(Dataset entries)
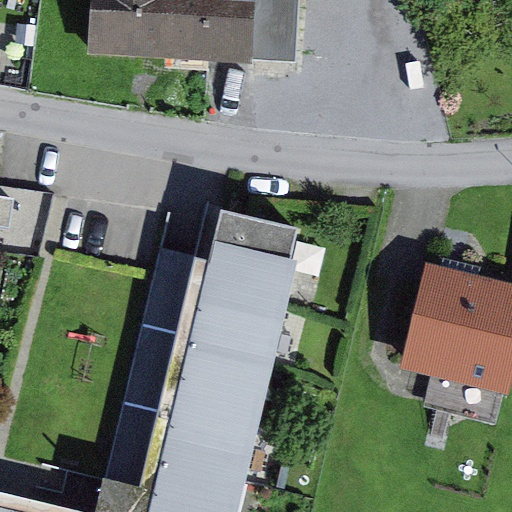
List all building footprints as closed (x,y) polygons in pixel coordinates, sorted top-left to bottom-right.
[(10,0),(0,0),(0,43),(4,44),(10,0)] [(108,0),(105,62),(269,72),(269,68),(311,71),(312,66),(348,68),(352,5),(313,2),(313,0),(108,0)] [(0,265),(7,221),(28,224),(32,191),(0,186),(0,265)] [(173,482),(165,511),(257,511),(319,252),(310,250),(318,217),(239,199),(227,251),(213,248),(158,479),(173,482)] [(417,364),(445,371),(437,405),(507,422),(511,399),(511,274),(442,258),(417,364)] [(0,511),(165,511),(173,482),(158,479),(122,470),(113,506),(0,479),(0,511)]
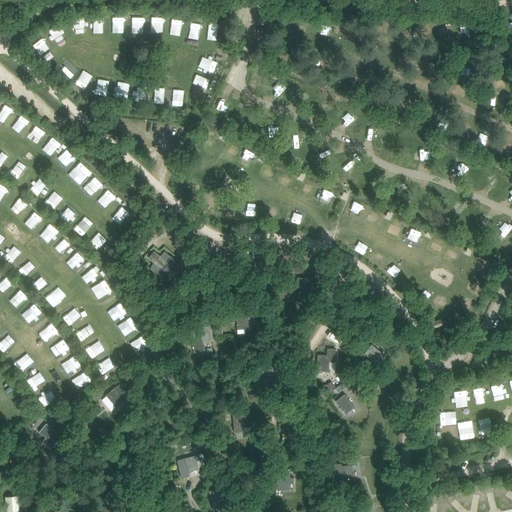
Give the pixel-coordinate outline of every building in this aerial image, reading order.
[(64,34),(75,34),(75,18),(64,19),(64,34)] [(85,35),(96,34),(96,18),(84,19),(85,35)] [(103,19),(104,36),(115,36),(115,18),(103,19)] [(123,18),(123,34),(135,34),(135,18),(123,18)] [(155,30),(156,18),(142,18),(142,30),(155,30)] [(164,18),(162,34),(172,36),(174,20),(164,18)] [(181,40),(191,40),(192,24),(182,23),(181,40)] [(201,23),(200,36),(210,37),(212,24),(201,23)] [(48,45),(57,39),(49,26),(39,32),(48,45)] [(396,40),(395,32),(388,33),(389,41),(396,40)] [(25,43),(32,52),(40,45),(33,37),(25,43)] [(204,60),(214,65),(218,56),(209,52),(204,60)] [(60,77),(71,66),(63,59),(53,70),(60,77)] [(197,64),(190,74),(203,82),(210,72),(197,64)] [(67,84),(77,89),(84,76),(74,71),(67,84)] [(249,87),(258,90),(264,75),(255,72),(249,87)] [(102,89),(103,81),(91,80),(90,88),(102,89)] [(108,83),(108,91),(120,92),(121,84),(108,83)] [(127,93),(139,93),(140,85),(127,85),(127,93)] [(147,105),(156,105),(156,88),(148,88),(147,105)] [(177,108),(177,91),(168,91),(168,108),(177,108)] [(476,104),(491,107),(493,97),(478,94),(476,104)] [(336,104),(331,116),(344,122),(350,110),(336,104)] [(7,126),(15,132),(23,121),(14,115),(7,126)] [(462,138),(466,129),(454,124),(451,134),(462,138)] [(29,126),(22,138),(32,143),(38,132),(29,126)] [(253,135),(260,139),(265,130),(257,126),(253,135)] [(355,144),(365,147),(368,135),(358,132),(355,144)] [(290,147),(295,137),(289,133),(283,143),(290,147)] [(42,156),(52,145),(44,138),(34,149),(42,156)] [(310,138),(310,147),(319,147),(319,138),(310,138)] [(380,145),(376,153),(385,157),(389,149),(380,145)] [(344,170),(352,155),(340,149),(332,165),(344,170)] [(58,150),(49,160),(57,167),(66,158),(58,150)] [(407,155),(404,166),(412,169),(416,158),(407,155)] [(10,162),(4,169),(6,171),(3,175),(10,180),(19,169),(10,162)] [(369,174),(369,164),(358,164),(358,180),(364,180),(364,174),(369,174)] [(466,180),(477,183),(481,167),(469,164),(466,180)] [(61,176),(69,184),(80,172),(73,165),(61,176)] [(448,165),(440,166),(442,178),(450,177),(448,165)] [(87,177),(76,189),(83,196),(95,184),(87,177)] [(28,181),(21,190),(30,197),(37,188),(28,181)] [(390,186),(381,197),(391,205),(400,193),(390,186)] [(422,202),(427,189),(419,186),(414,199),(422,202)] [(490,201),(503,204),(505,192),(492,189),(490,201)] [(92,202),(99,210),(110,199),(102,191),(92,202)] [(46,192),(37,202),(44,209),(53,199),(46,192)] [(12,197),(4,206),(12,213),(20,204),(12,197)] [(104,216),(112,224),(125,213),(117,204),(104,216)] [(57,222),(66,212),(60,207),(52,217),(57,222)] [(472,227),(479,212),(470,207),(463,222),(472,227)] [(29,228),(38,218),(28,210),(20,220),(29,228)] [(75,238),(85,227),(76,218),(66,229),(75,238)] [(40,244),(52,231),(43,223),(31,235),(40,244)] [(492,237),(502,242),(509,228),(498,223),(492,237)] [(403,244),(411,246),(415,234),(406,231),(403,244)] [(90,251),(100,240),(92,233),(88,237),(87,236),(80,243),(90,251)] [(47,249),(53,256),(65,245),(58,238),(47,249)] [(417,255),(426,257),(429,242),(421,240),(417,255)] [(0,258),(4,263),(14,253),(7,246),(0,253),(0,258)] [(433,253),(443,255),(445,249),(435,247),(433,253)] [(72,268),(80,259),(71,251),(63,260),(72,268)] [(167,283),(182,267),(164,251),(160,256),(154,251),(148,257),(154,263),(150,268),(167,283)] [(458,252),(454,262),(462,265),(466,256),(458,252)] [(12,271),(18,277),(25,270),(18,264),(12,271)] [(88,266),(75,274),(81,283),(94,275),(88,266)] [(36,274),(26,281),(31,289),(42,283),(36,274)] [(311,290),(311,288),(315,288),(315,278),(297,278),(297,284),(300,284),(300,293),(300,298),(311,298),(311,296),(311,290)] [(99,282),(90,285),(95,297),(104,293),(99,282)] [(2,300),(11,309),(22,297),(13,288),(2,300)] [(43,306),(54,298),(49,290),(38,298),(43,306)] [(114,302),(100,310),(106,321),(120,312),(114,302)] [(27,303),(16,314),(24,322),(35,311),(27,303)] [(61,326),(72,318),(66,309),(55,317),(61,326)] [(236,313),(230,313),(231,321),(237,321),(237,325),(237,330),(249,329),(248,320),(249,320),(249,319),(248,319),(248,314),(236,315),(236,313)] [(111,327),(116,338),(131,330),(126,319),(111,327)] [(74,340),(87,332),(81,322),(68,330),(74,340)] [(45,323),(32,333),(39,341),(51,331),(45,323)] [(196,337),(191,338),(194,353),(206,350),(204,343),(211,341),(208,327),(207,326),(209,325),(208,323),(204,324),(203,324),(204,328),(194,331),(196,337)] [(365,333),(361,336),(366,341),(370,338),(365,333)] [(1,334),(0,335),(0,352),(10,344),(1,334)] [(129,356),(143,348),(137,337),(123,345),(129,356)] [(44,348),(49,356),(63,348),(58,339),(44,348)] [(97,351),(91,340),(77,348),(84,359),(97,351)] [(364,354),(377,364),(377,363),(381,358),(381,359),(384,355),(372,344),(364,354)] [(318,355),(317,371),(329,372),(329,362),(335,362),(336,349),(327,349),(327,355),(318,355)] [(56,363),(62,373),(75,365),(69,355),(56,363)] [(19,356),(8,365),(15,374),(26,365),(19,356)] [(483,360),(487,370),(492,368),(489,358),(483,360)] [(104,359),(92,363),(95,373),(108,369),(104,359)] [(259,366),(259,373),(262,372),(263,385),(275,384),(274,374),(276,374),(275,364),(259,366)] [(72,389),(84,380),(78,372),(66,381),(72,389)] [(19,379),(24,390),(37,384),(31,373),(19,379)] [(501,382),(506,398),(511,396),(511,387),(510,380),(501,382)] [(331,381),(327,385),(330,390),(335,386),(331,381)] [(120,384),(106,396),(116,407),(130,396),(120,384)] [(484,386),(486,402),(496,401),(494,385),(484,386)] [(42,388),(29,395),(34,405),(47,398),(42,388)] [(457,392),(445,392),(446,409),(458,409),(457,392)] [(336,402),(343,411),(346,415),(346,414),(345,414),(350,410),(351,410),(355,407),(345,394),(336,402)] [(469,407),(478,406),(476,394),(468,395),(469,407)] [(430,425),(441,428),(445,414),(434,411),(430,425)] [(232,413),(234,433),(245,432),(244,423),(253,422),(252,416),(244,417),(243,412),(232,413)] [(485,434),(480,420),(471,423),(475,438),(485,434)] [(279,423),(279,430),(282,430),(282,443),(294,443),(294,433),(297,433),(297,422),(279,423)] [(39,432),(46,438),(42,443),(51,450),(62,436),(46,423),(39,432)] [(452,441),(462,442),(463,430),(453,430),(452,441)] [(177,460),(178,467),(186,465),(187,473),(199,470),(197,461),(205,459),(203,454),(195,456),(177,460)] [(345,481),(344,480),(347,479),(349,479),(353,478),(352,478),(350,470),(352,470),(352,465),(338,467),(338,464),(330,465),(333,483),(345,481)] [(276,477),(276,490),(290,491),(290,484),(294,484),(294,478),(290,478),(290,474),(283,473),(283,478),(276,477)] [(508,485),(498,486),(498,500),(508,500),(508,485)] [(209,491),(210,498),(212,498),(212,511),(225,510),(224,499),(226,499),(226,490),(209,491)] [(466,507),(476,507),(475,492),(465,492),(466,507)] [(1,509),(1,511),(18,511),(18,507),(23,507),(22,502),(18,502),(17,496),(5,497),(6,506),(5,506),(3,506),(2,507),(2,508),(1,509)] [(455,498),(447,500),(449,509),(457,507),(455,498)]
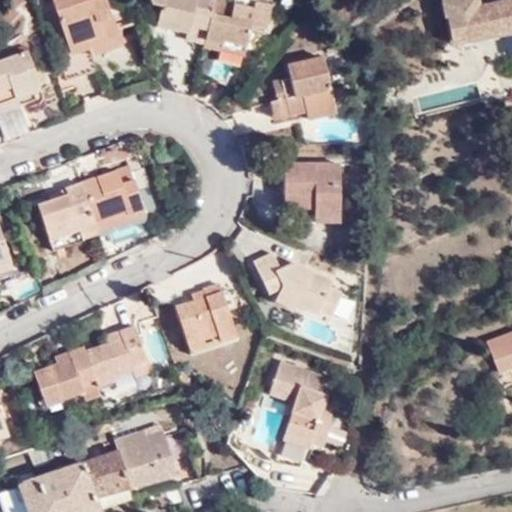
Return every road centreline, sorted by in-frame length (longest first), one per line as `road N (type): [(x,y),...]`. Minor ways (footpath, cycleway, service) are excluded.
road 1 (residential): [(0,343),(187,249),(213,226),(223,188),(209,141),(165,113),(117,116),(0,162)]
road 2 (residential): [(340,511),(511,478)]
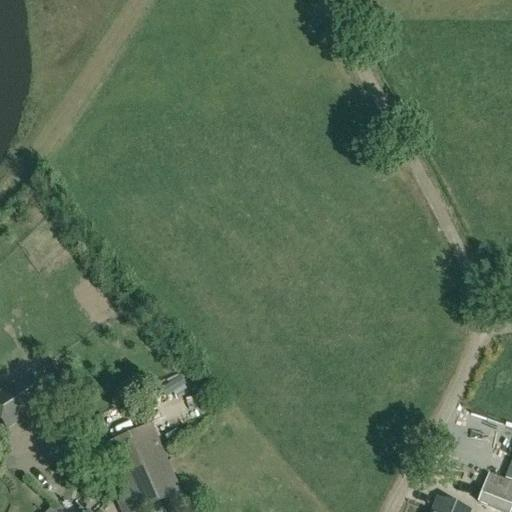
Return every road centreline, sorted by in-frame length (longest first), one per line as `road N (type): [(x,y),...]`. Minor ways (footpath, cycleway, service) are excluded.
road 1 (residential): [(389,511),(491,322),(324,0)]
road 2 (track): [(137,0),(53,148),(0,205)]
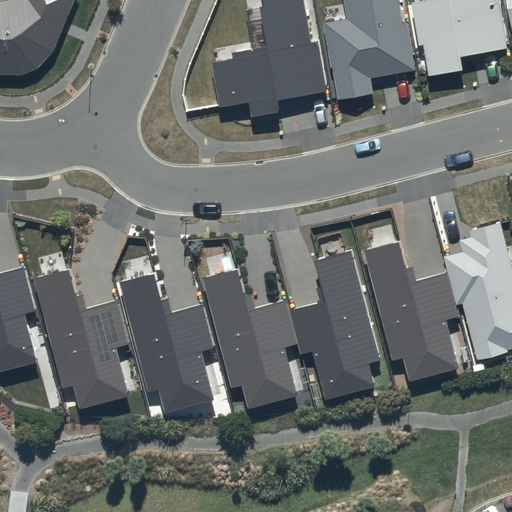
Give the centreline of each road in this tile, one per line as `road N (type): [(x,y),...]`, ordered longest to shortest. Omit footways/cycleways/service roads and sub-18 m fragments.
road 1 (residential): [(99,122),(127,162),(190,189),(313,177),(511,127)]
road 2 (residential): [(99,122),(158,0)]
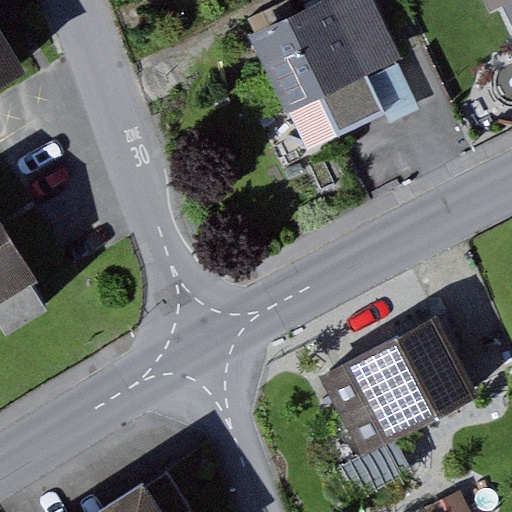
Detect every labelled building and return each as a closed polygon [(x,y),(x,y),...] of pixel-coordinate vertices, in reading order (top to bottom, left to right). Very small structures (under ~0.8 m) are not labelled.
[(375,0),(310,0),(260,24),(322,154),(425,105),(375,0)] [(0,99),(30,81),(0,31),(0,99)] [(0,323),(57,287),(0,197),(0,323)] [(448,316),(330,376),(373,458),(491,398),(448,316)] [(174,511),(156,483),(109,511),(174,511)]
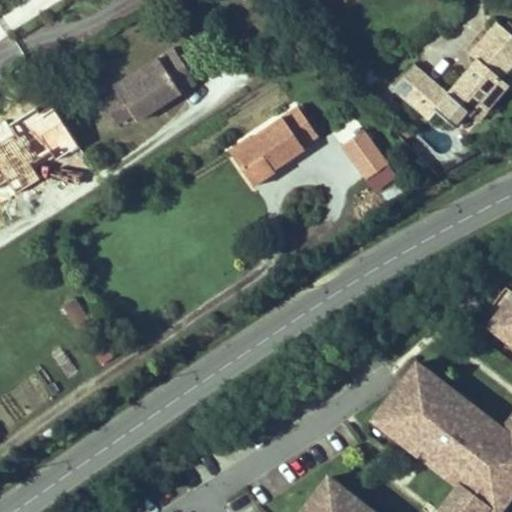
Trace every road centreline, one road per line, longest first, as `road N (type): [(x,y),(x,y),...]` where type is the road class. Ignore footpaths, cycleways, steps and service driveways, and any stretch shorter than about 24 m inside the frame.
road 1 (residential): [(511,180),(287,317),(0,511)]
road 2 (track): [(0,233),(130,151),(236,68)]
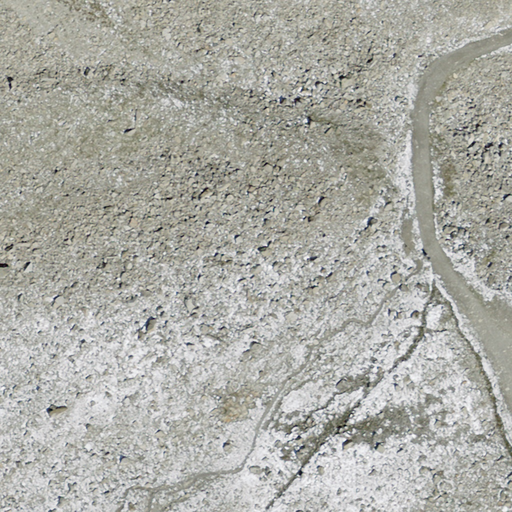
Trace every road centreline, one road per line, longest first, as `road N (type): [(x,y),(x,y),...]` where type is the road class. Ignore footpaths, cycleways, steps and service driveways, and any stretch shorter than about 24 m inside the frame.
road 1 (track): [(436,247),(417,176),(434,74),(511,34)]
road 2 (track): [(511,364),(436,247)]
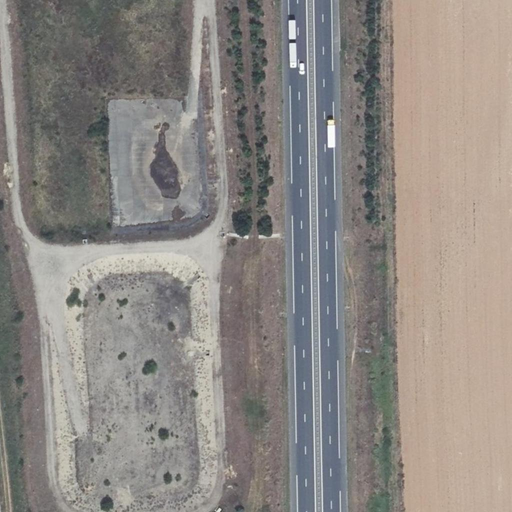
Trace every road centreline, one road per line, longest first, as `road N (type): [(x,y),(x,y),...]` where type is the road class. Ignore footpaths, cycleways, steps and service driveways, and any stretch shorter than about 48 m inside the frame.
road 1 (track): [(69,511),(54,486),(45,320),(15,200),(1,0)]
road 2 (motorway): [(297,0),(306,511)]
road 3 (motorway): [(331,511),(322,0)]
road 4 (track): [(210,0),(223,201),(213,290),(222,473),(212,503)]
road 5 (track): [(45,320),(51,281),(64,266),(101,250),(195,244),(222,217)]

Goal :: Rewrite the lines starting at the one containing "Give the centreline" and ending at the one containing "road 2 (residential): [(99,122),(158,0)]", replacing "tile" with "frame" and leaving everything else unchanged.

Task result ::
Give the centreline of each road in this frame, one per line as `road N (type): [(x,y),...]`, ordered longest to shortest. Omit footways/cycleways/service roads and sub-18 m fragments.
road 1 (residential): [(99,122),(127,162),(190,189),(313,177),(511,127)]
road 2 (residential): [(99,122),(158,0)]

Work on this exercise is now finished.